_What needs to be done:_
Your task is to transcribe the entries below exactly, beginning with the line containing "pink hammer: [170,125,238,164]" and ending with the final line, and to add nothing else.

**** Data excerpts

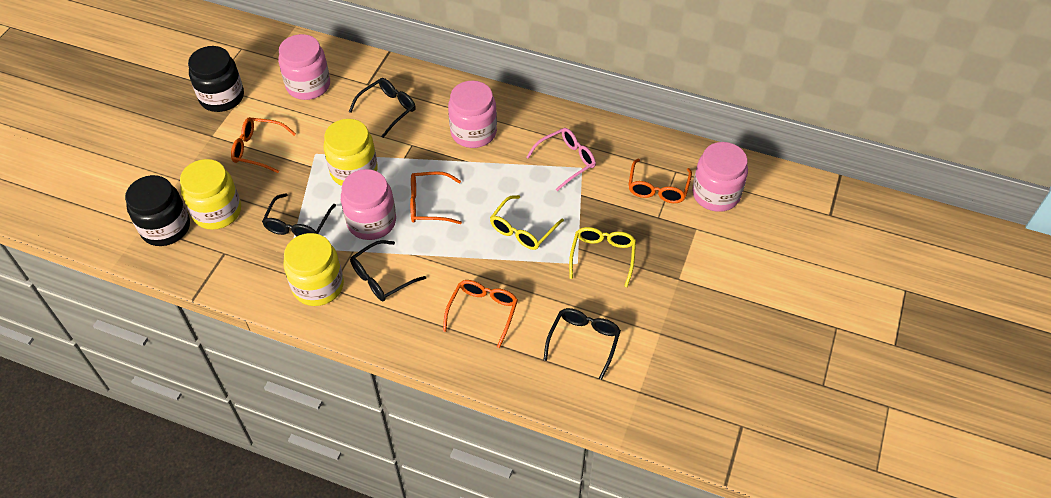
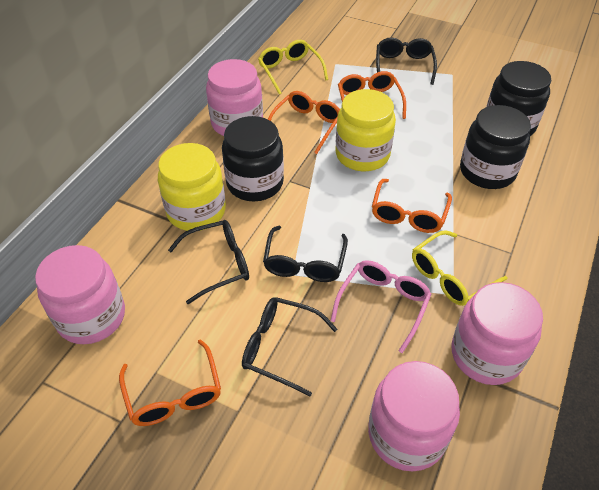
black jar: [125,175,190,246] [188,46,244,112] = 2 -> [222,116,284,201] [460,105,531,189] [486,61,551,136] = 3
yellow jar: [180,159,241,230] [283,233,344,306] [323,119,378,186] = 3 -> [158,143,226,231] [335,89,396,171] = 2

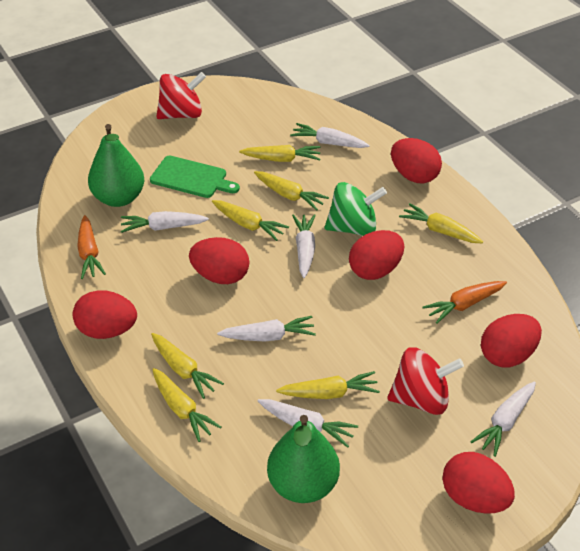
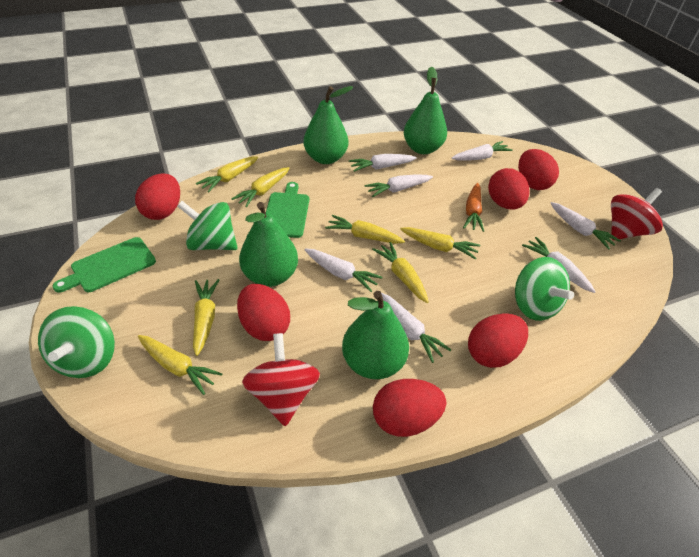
green cutting board: [150,156,240,198] = 1 -> [53,237,156,292] [266,182,309,238] = 2
green pear: [88,124,144,207] [267,415,340,503] = 2 -> [239,202,298,287] [303,86,353,164] [342,291,409,379] [404,67,447,154] = 4
green spinning top: [324,182,387,236] = 1 -> [38,306,115,378] [177,201,238,250] [515,257,574,321] = 3
orange carrot: [77,215,106,279] [422,281,507,324] = 2 -> [463,183,484,232] = 1
white carrot: [121,211,209,233] [217,316,316,342] [258,399,358,448] [290,123,370,148] [292,214,316,278] [470,381,536,457] = 6 -> [305,248,382,292] [349,154,417,172] [365,175,433,197] [381,293,451,363] [452,141,513,161] [522,237,596,293] [550,202,621,250] = 7

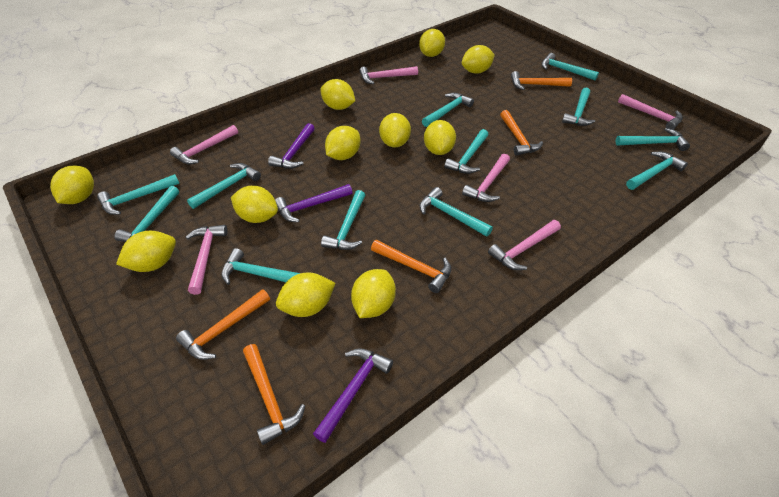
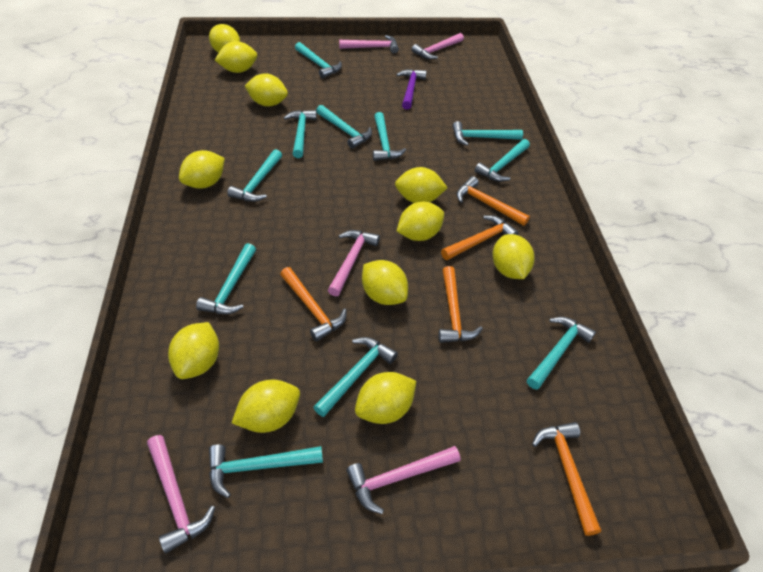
pink hammer: [170,125,238,164] [186,225,227,295] [359,66,418,84] [462,154,510,202] [488,220,561,270] [618,94,683,130] = 6 -> [147,435,215,554] [328,230,380,296] [339,35,399,54] [346,446,460,514] [412,33,464,59] = 5
purple hammer: [268,123,315,169] [275,184,353,222] [313,348,393,443] = 3 -> [396,69,427,110] = 1
turquoise hammer: [97,174,179,215] [114,186,179,242] [187,163,261,209] [221,248,300,285] [321,190,365,250] [420,187,493,237] [422,93,474,127] [444,129,488,174] [541,53,599,80] [562,87,595,126] [616,128,690,151] [626,152,688,190] = 12 -> [196,243,256,314] [209,444,323,498] [227,149,282,202] [283,110,317,158] [295,42,342,78] [313,337,398,417] [316,105,372,149] [373,112,406,161] [452,121,523,146] [475,139,530,182] [527,317,596,390] = 11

********

_Exercise output:_
pink hammer: [170,125,238,164] [186,225,227,295] [359,66,418,84] [462,154,510,202] [488,220,561,270] [618,94,683,130] = 6 -> [147,435,215,554] [328,230,380,296] [339,35,399,54] [346,446,460,514] [412,33,464,59] = 5
purple hammer: [268,123,315,169] [275,184,353,222] [313,348,393,443] = 3 -> [396,69,427,110] = 1
turquoise hammer: [97,174,179,215] [114,186,179,242] [187,163,261,209] [221,248,300,285] [321,190,365,250] [420,187,493,237] [422,93,474,127] [444,129,488,174] [541,53,599,80] [562,87,595,126] [616,128,690,151] [626,152,688,190] = 12 -> [196,243,256,314] [209,444,323,498] [227,149,282,202] [283,110,317,158] [295,42,342,78] [313,337,398,417] [316,105,372,149] [373,112,406,161] [452,121,523,146] [475,139,530,182] [527,317,596,390] = 11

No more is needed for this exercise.